Repeat the data exactly, every last line of it.

====

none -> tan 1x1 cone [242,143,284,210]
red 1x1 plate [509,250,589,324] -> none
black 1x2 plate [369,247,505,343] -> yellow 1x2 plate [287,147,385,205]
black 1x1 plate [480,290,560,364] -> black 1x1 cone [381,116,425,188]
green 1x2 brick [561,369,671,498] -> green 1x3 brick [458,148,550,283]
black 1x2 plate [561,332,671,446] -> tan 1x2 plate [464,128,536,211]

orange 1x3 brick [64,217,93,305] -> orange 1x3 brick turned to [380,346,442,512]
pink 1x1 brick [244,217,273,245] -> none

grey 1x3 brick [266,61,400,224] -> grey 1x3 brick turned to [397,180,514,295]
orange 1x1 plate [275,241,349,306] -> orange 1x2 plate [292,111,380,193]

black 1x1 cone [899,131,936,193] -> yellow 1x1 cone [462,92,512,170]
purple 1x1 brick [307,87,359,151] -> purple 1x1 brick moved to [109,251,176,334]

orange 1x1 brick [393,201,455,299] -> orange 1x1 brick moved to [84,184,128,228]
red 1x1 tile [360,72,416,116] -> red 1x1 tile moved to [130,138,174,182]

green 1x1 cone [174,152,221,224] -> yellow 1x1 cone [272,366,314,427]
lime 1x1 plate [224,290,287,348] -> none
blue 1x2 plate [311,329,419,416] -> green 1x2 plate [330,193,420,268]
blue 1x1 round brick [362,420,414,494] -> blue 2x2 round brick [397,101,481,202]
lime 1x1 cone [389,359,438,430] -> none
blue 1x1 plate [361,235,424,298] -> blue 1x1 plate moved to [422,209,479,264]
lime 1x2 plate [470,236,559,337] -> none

====

• Answer area:
none -> tan 1x1 cone [242,143,284,210]
red 1x1 plate [509,250,589,324] -> none
black 1x2 plate [369,247,505,343] -> yellow 1x2 plate [287,147,385,205]
black 1x1 plate [480,290,560,364] -> black 1x1 cone [381,116,425,188]
green 1x2 brick [561,369,671,498] -> green 1x3 brick [458,148,550,283]
black 1x2 plate [561,332,671,446] -> tan 1x2 plate [464,128,536,211]

orange 1x3 brick [64,217,93,305] -> orange 1x3 brick turned to [380,346,442,512]
pink 1x1 brick [244,217,273,245] -> none

grey 1x3 brick [266,61,400,224] -> grey 1x3 brick turned to [397,180,514,295]
orange 1x1 plate [275,241,349,306] -> orange 1x2 plate [292,111,380,193]

black 1x1 cone [899,131,936,193] -> yellow 1x1 cone [462,92,512,170]
purple 1x1 brick [307,87,359,151] -> purple 1x1 brick moved to [109,251,176,334]

orange 1x1 brick [393,201,455,299] -> orange 1x1 brick moved to [84,184,128,228]
red 1x1 tile [360,72,416,116] -> red 1x1 tile moved to [130,138,174,182]

green 1x1 cone [174,152,221,224] -> yellow 1x1 cone [272,366,314,427]
lime 1x1 plate [224,290,287,348] -> none
blue 1x2 plate [311,329,419,416] -> green 1x2 plate [330,193,420,268]
blue 1x1 round brick [362,420,414,494] -> blue 2x2 round brick [397,101,481,202]
lime 1x1 cone [389,359,438,430] -> none
blue 1x1 plate [361,235,424,298] -> blue 1x1 plate moved to [422,209,479,264]
lime 1x2 plate [470,236,559,337] -> none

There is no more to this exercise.